Recorded information
---*---

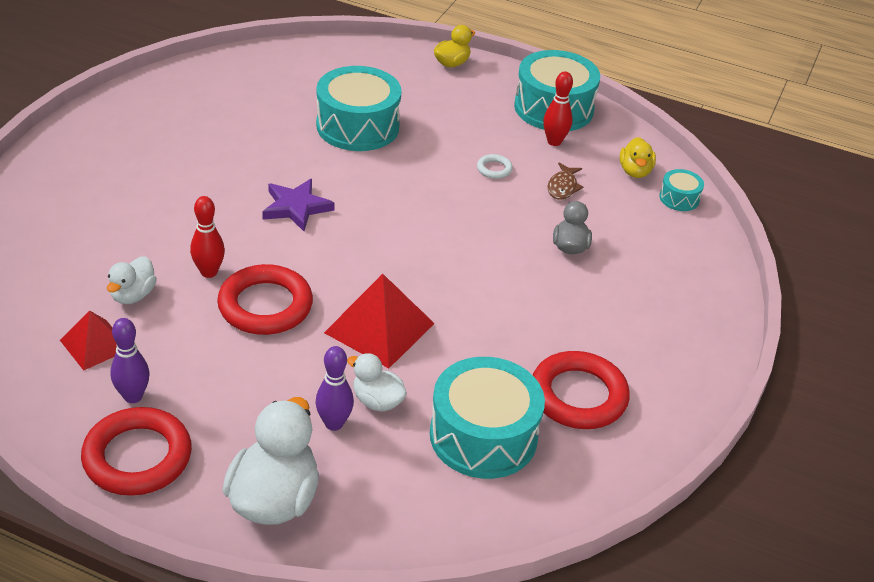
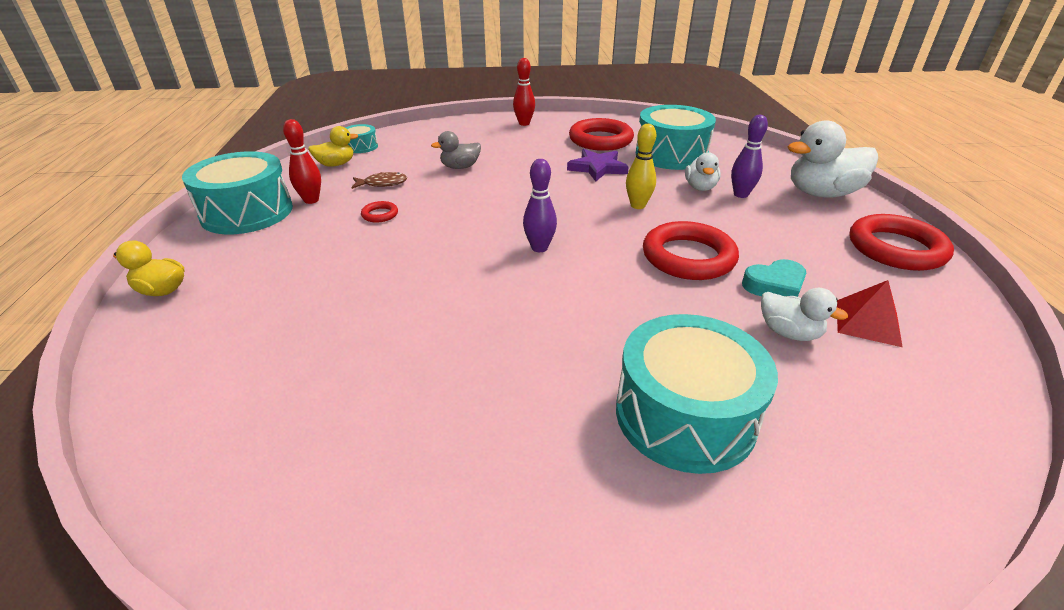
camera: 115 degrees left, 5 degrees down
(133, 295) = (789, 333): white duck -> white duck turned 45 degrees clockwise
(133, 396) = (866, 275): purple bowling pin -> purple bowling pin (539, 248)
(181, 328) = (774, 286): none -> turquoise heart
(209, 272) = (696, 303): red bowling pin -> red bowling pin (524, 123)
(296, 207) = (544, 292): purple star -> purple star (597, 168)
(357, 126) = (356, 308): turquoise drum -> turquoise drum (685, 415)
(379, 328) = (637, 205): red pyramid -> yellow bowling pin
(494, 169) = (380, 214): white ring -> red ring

---*---

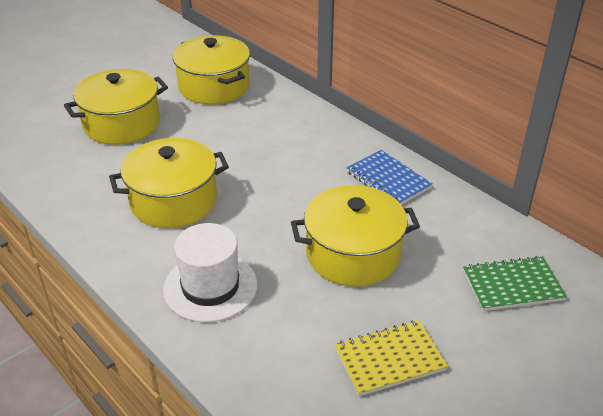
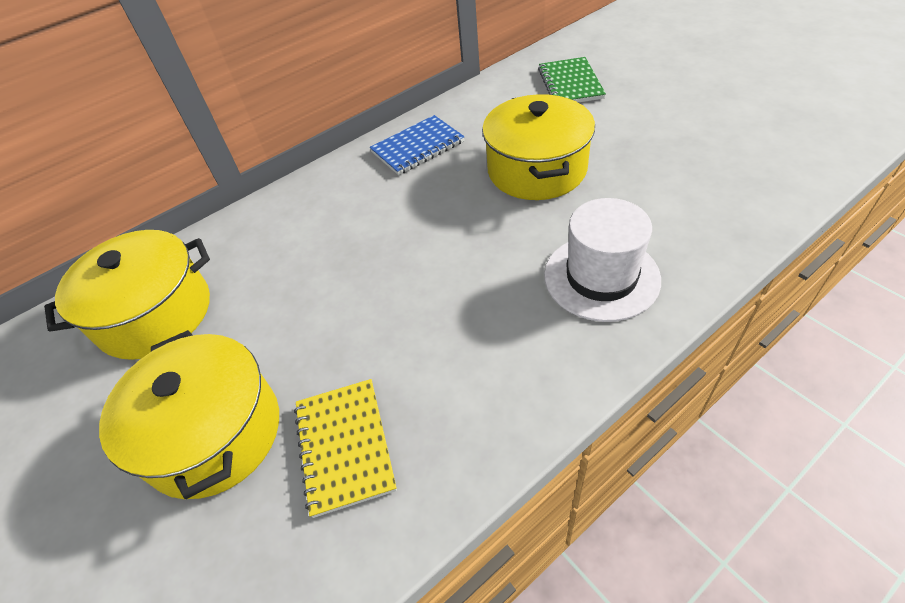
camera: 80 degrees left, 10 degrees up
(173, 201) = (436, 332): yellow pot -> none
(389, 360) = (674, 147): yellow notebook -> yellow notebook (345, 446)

---*---

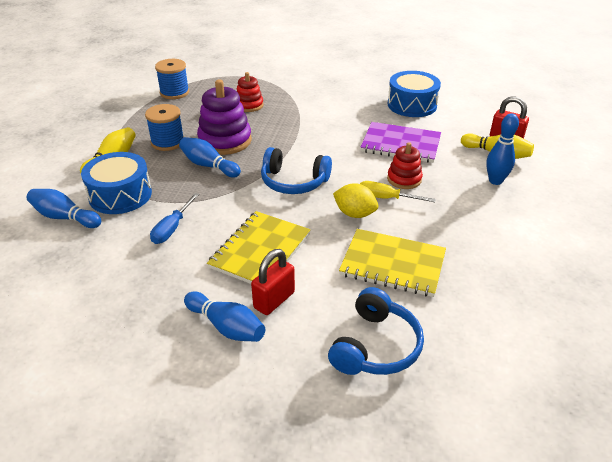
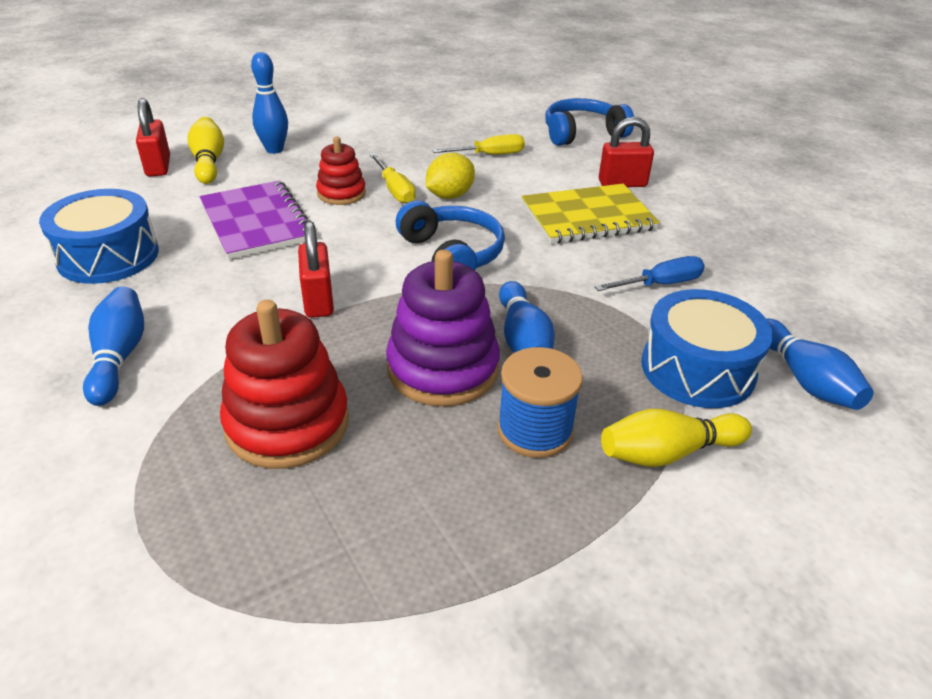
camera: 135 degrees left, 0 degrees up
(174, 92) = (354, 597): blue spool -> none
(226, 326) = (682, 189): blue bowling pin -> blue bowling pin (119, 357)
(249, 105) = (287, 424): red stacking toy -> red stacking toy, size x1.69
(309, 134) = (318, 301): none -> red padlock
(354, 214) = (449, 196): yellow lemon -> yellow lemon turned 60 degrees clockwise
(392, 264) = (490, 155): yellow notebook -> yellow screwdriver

---*---

What you return should be exactly the lines above, starting at the one with "(226, 326) = (682, 189): blue" and ending at the one with "(354, 214) = (449, 196): yellow", and nothing else.

Answer for the task
(226, 326) = (682, 189): blue bowling pin -> blue bowling pin (119, 357)
(249, 105) = (287, 424): red stacking toy -> red stacking toy, size x1.69
(309, 134) = (318, 301): none -> red padlock
(354, 214) = (449, 196): yellow lemon -> yellow lemon turned 60 degrees clockwise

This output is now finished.